### Supplied records
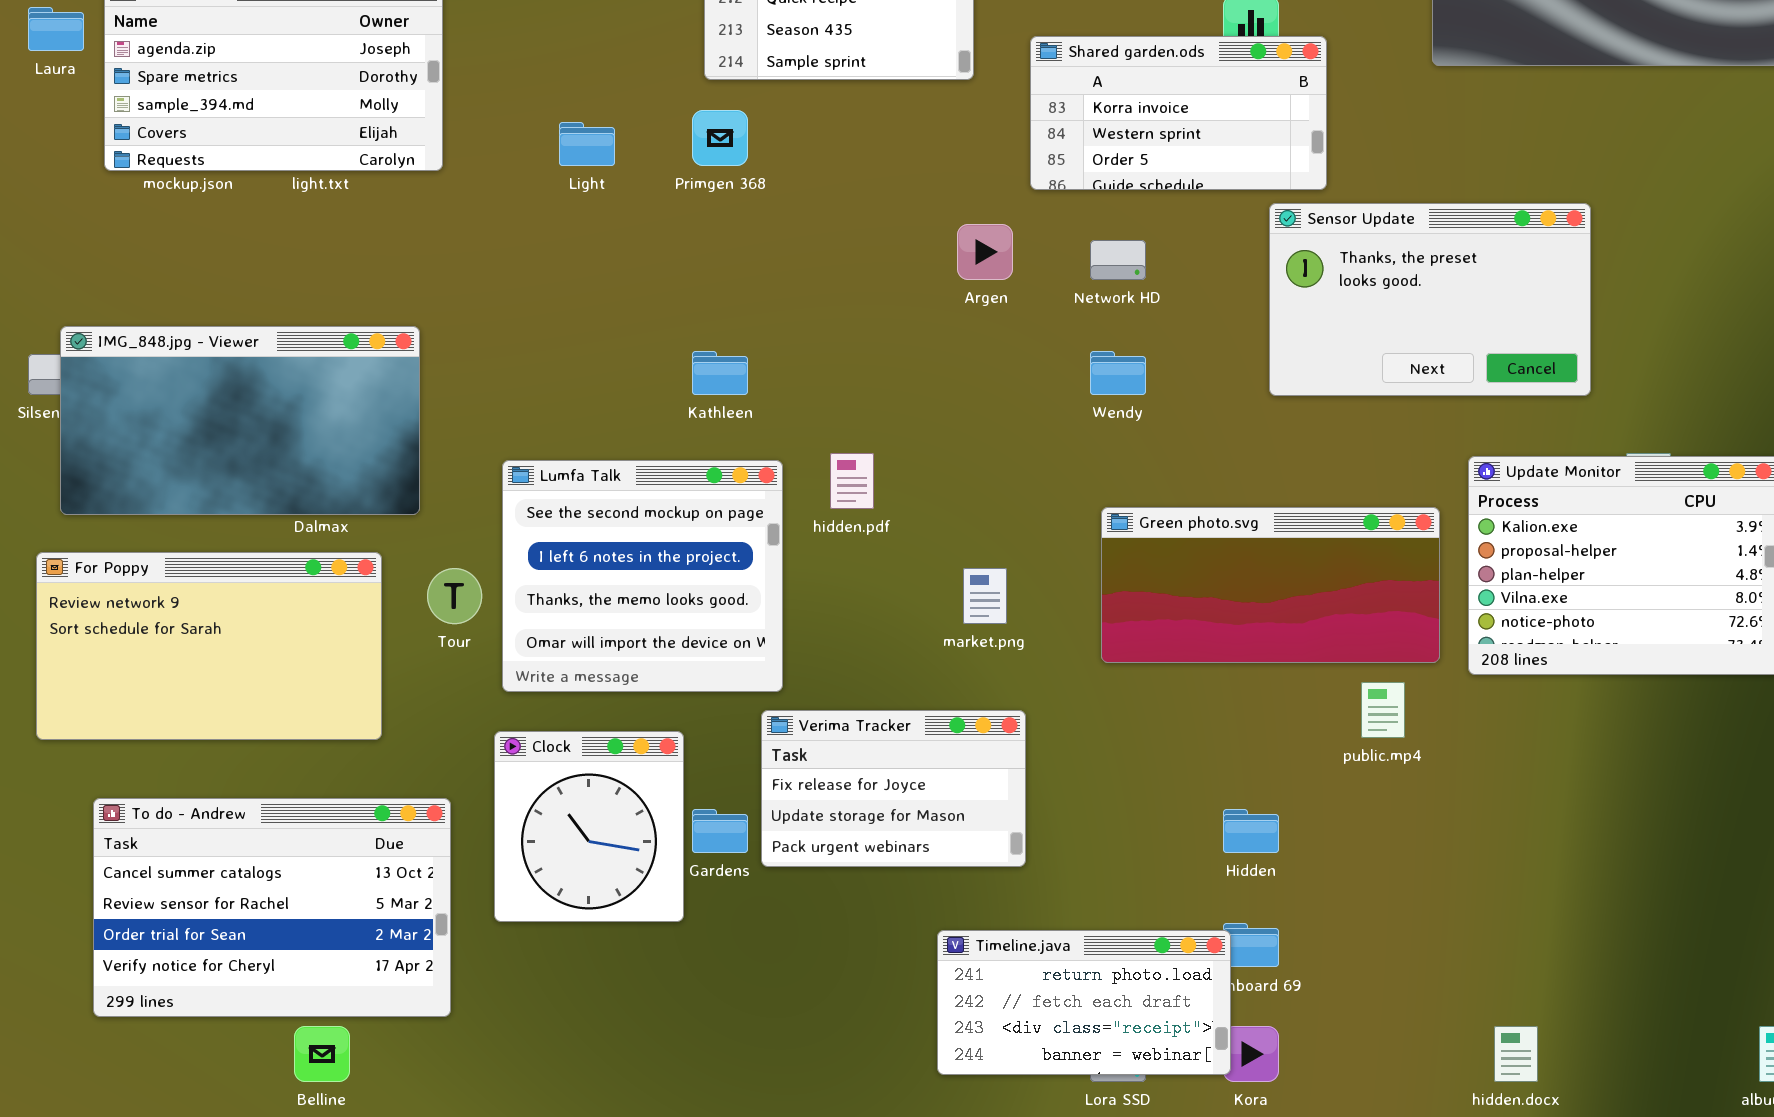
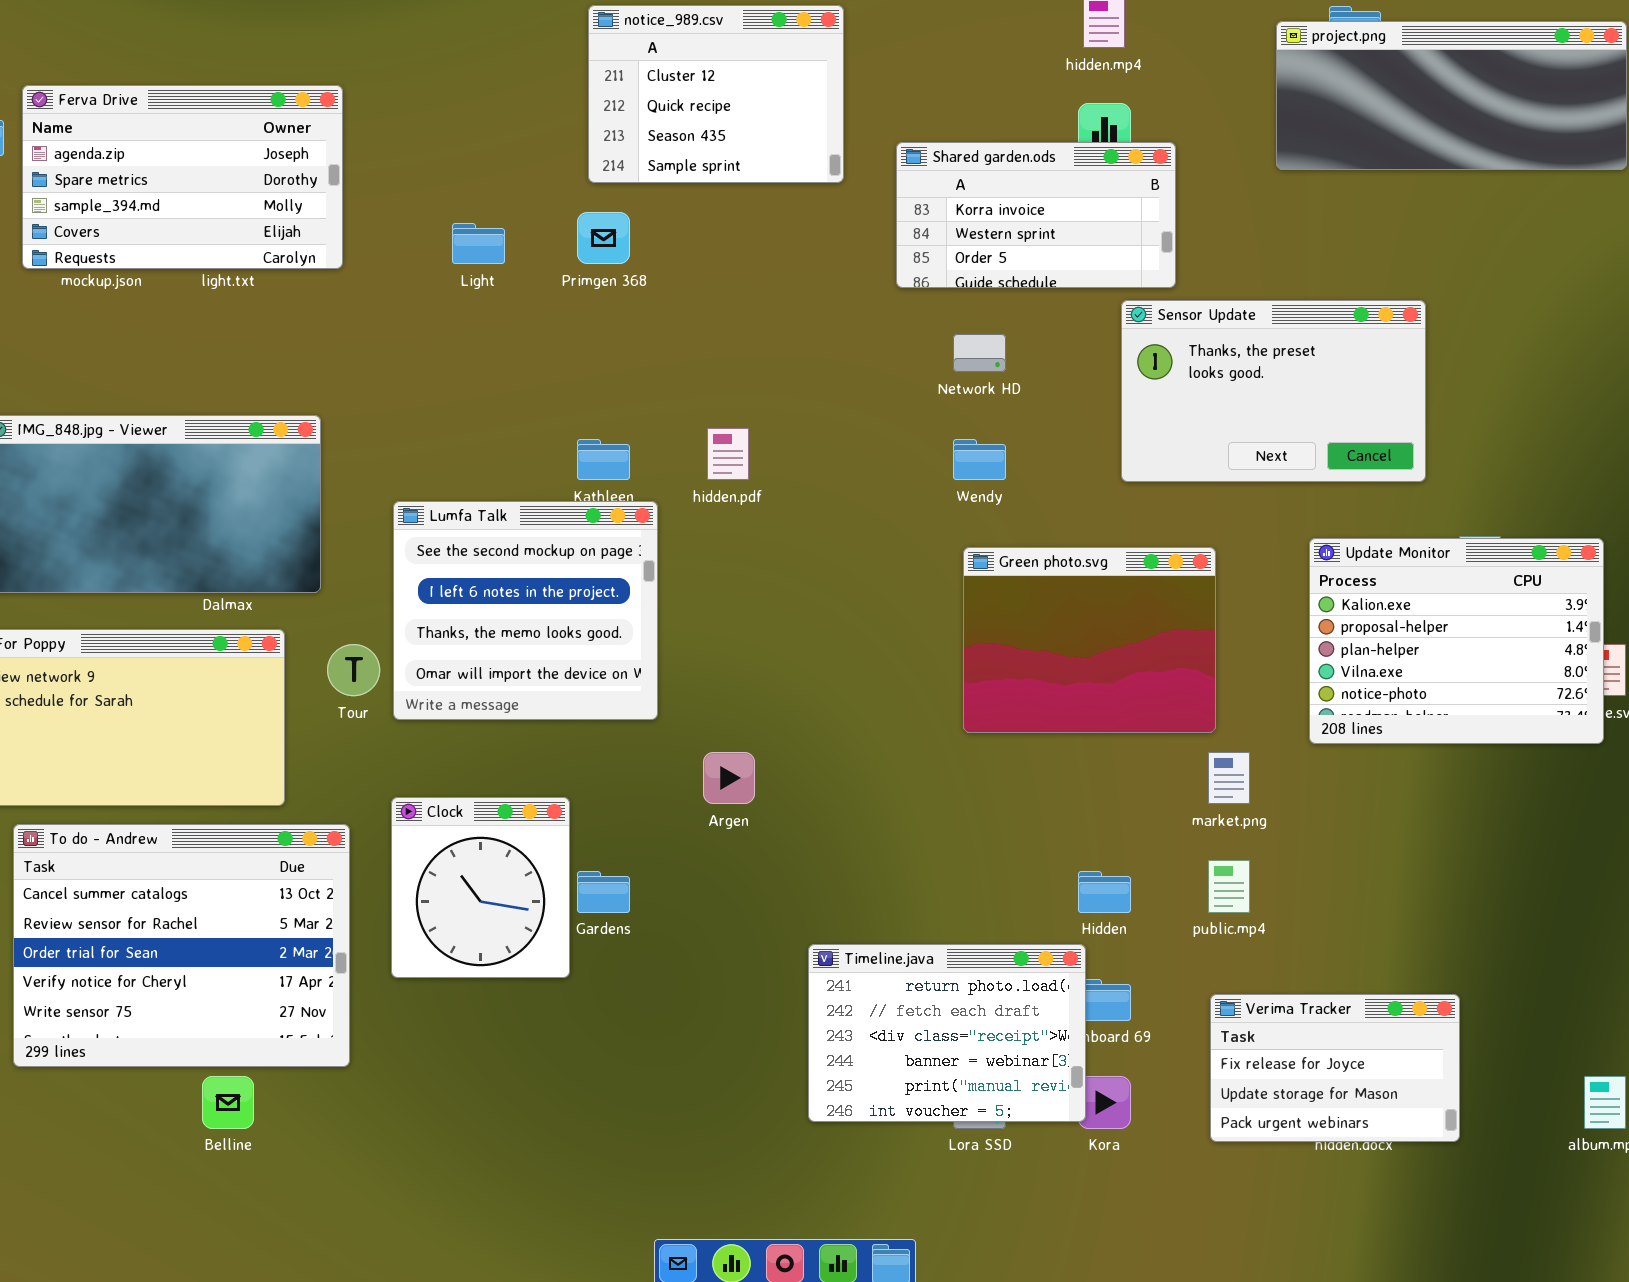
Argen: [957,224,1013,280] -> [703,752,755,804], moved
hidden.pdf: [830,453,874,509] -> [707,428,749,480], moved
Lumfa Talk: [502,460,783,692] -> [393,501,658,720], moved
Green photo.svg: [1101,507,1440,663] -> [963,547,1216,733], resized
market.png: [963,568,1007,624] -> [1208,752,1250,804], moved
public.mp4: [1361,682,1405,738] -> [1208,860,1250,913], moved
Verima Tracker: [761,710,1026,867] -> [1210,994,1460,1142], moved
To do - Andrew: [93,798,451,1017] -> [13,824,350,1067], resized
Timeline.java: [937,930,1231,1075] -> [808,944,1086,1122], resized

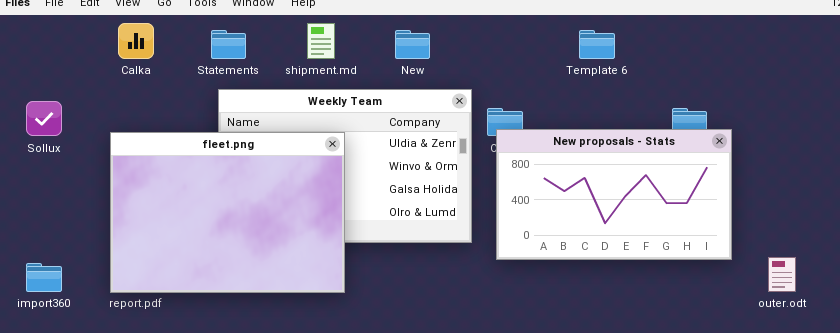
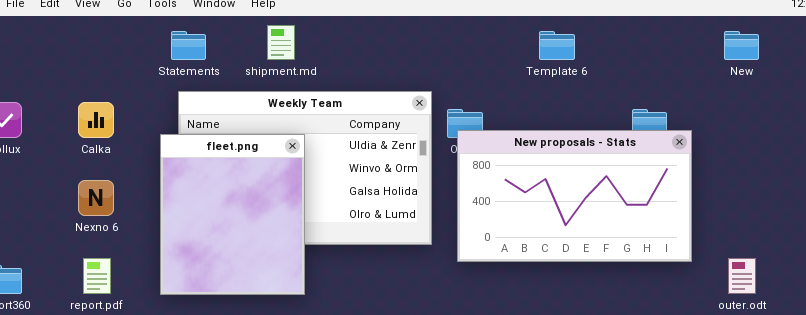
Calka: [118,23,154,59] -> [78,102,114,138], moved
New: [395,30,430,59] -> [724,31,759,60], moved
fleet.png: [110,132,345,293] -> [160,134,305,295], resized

### What you should do
Some of the data mentions "resized". Copy every line where it does.

### Your solution
Green photo.svg: [1101,507,1440,663] -> [963,547,1216,733], resized
To do - Andrew: [93,798,451,1017] -> [13,824,350,1067], resized
Timeline.java: [937,930,1231,1075] -> [808,944,1086,1122], resized
fleet.png: [110,132,345,293] -> [160,134,305,295], resized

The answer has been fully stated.